Task directions: Every single record below is to be reproduced exactly.

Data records

========

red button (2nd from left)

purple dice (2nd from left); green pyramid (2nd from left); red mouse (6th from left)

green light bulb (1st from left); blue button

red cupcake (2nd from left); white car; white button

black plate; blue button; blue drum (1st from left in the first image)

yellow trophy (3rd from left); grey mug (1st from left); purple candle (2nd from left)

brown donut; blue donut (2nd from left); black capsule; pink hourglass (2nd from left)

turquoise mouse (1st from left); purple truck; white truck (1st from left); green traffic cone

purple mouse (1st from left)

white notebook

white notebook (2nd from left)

========

Output for this task:
red button (2nd from left)

purple dice (2nd from left); green pyramid (2nd from left); red mouse (6th from left)

green light bulb (1st from left); blue button

red cupcake (2nd from left); white car; white button

black plate; blue button; blue drum (1st from left in the first image)

yellow trophy (3rd from left); grey mug (1st from left); purple candle (2nd from left)

brown donut; blue donut (2nd from left); black capsule; pink hourglass (2nd from left)

turquoise mouse (1st from left); purple truck; white truck (1st from left); green traffic cone

purple mouse (1st from left)

white notebook

white notebook (2nd from left)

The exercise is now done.